Dataset extract:
☆ ☆ ☆ ☆

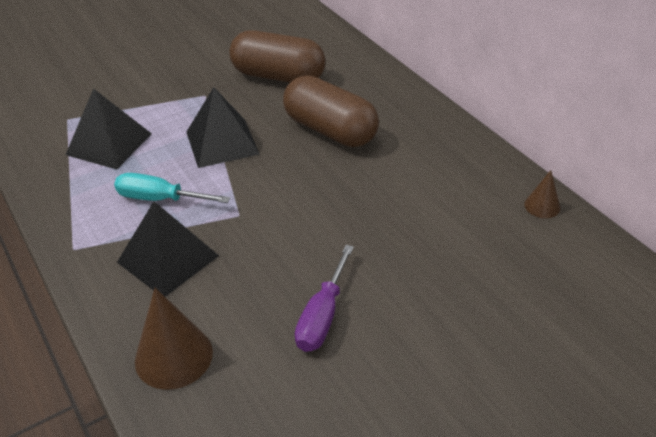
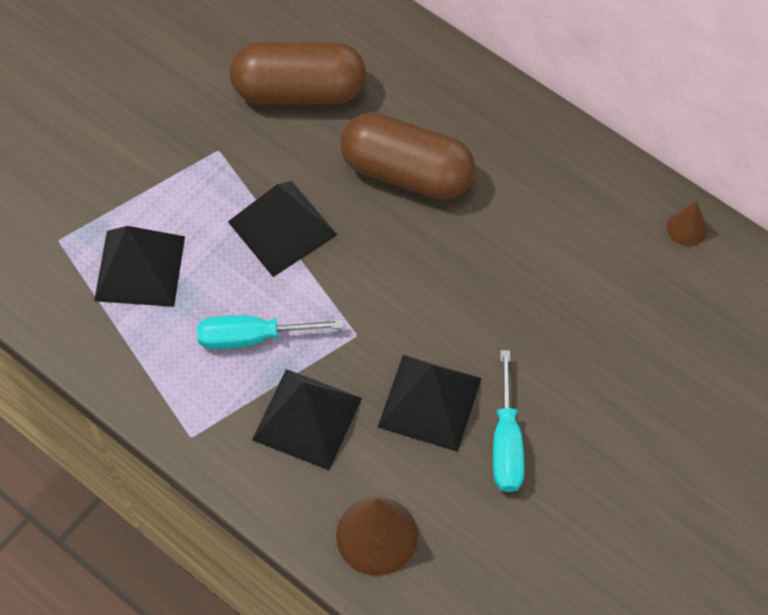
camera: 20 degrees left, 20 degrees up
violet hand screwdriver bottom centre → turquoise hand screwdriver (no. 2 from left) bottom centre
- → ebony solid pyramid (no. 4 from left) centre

☆ ☆ ☆ ☆

Work order:
Go through the lines above. Select every one that has the string "centre".

Reply:
violet hand screwdriver bottom centre → turquoise hand screwdriver (no. 2 from left) bottom centre
- → ebony solid pyramid (no. 4 from left) centre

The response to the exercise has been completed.